• **WHAT IS EXPECTED**
The answer should hold exactly the lines of the entries below from the one containing "LINE2 pin AO: B3 -> B0" through the last line, both included.

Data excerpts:
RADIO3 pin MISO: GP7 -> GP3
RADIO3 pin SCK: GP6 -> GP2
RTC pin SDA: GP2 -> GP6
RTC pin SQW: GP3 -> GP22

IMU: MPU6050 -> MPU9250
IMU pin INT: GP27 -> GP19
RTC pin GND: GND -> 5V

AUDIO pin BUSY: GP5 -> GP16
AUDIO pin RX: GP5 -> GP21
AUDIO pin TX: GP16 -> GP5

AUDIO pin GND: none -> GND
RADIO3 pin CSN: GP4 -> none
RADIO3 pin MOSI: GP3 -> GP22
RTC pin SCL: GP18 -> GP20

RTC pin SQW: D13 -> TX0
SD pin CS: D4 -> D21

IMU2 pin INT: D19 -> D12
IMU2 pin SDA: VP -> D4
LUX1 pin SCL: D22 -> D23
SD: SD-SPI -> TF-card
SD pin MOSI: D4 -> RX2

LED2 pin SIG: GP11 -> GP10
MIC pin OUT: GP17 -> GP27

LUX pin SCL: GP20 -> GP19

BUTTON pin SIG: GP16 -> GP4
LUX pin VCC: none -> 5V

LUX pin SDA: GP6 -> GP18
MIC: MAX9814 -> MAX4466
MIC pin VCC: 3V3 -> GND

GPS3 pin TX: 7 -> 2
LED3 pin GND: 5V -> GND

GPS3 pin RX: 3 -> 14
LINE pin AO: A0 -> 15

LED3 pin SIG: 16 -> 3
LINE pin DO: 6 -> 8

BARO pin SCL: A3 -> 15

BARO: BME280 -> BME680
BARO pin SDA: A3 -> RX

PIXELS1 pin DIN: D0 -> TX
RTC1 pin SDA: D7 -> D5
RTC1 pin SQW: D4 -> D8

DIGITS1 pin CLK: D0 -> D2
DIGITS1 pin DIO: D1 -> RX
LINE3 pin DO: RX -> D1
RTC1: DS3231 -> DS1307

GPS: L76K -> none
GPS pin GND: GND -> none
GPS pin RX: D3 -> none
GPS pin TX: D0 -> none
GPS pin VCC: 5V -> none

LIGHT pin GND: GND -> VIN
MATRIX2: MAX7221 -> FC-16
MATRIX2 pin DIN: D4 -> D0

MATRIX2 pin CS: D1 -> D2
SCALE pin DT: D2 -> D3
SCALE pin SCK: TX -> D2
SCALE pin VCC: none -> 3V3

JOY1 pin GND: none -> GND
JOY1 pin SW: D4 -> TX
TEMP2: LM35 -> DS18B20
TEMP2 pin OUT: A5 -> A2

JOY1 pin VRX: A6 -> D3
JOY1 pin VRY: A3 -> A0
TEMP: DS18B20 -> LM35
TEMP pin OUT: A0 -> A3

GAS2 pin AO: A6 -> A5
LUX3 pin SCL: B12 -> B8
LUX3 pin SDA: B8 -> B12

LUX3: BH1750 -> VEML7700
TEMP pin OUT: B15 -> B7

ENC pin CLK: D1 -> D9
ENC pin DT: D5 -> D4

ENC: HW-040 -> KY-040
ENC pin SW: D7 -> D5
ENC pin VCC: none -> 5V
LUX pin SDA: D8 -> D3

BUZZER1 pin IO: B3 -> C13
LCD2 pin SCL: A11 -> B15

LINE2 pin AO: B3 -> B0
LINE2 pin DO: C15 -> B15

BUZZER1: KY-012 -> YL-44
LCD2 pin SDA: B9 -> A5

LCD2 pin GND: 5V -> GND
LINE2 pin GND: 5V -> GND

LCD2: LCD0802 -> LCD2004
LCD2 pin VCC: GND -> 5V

• **WRITTEN RESPONSE**
LINE2 pin AO: B3 -> B0
LINE2 pin DO: C15 -> B15

BUZZER1: KY-012 -> YL-44
LCD2 pin SDA: B9 -> A5

LCD2 pin GND: 5V -> GND
LINE2 pin GND: 5V -> GND

LCD2: LCD0802 -> LCD2004
LCD2 pin VCC: GND -> 5V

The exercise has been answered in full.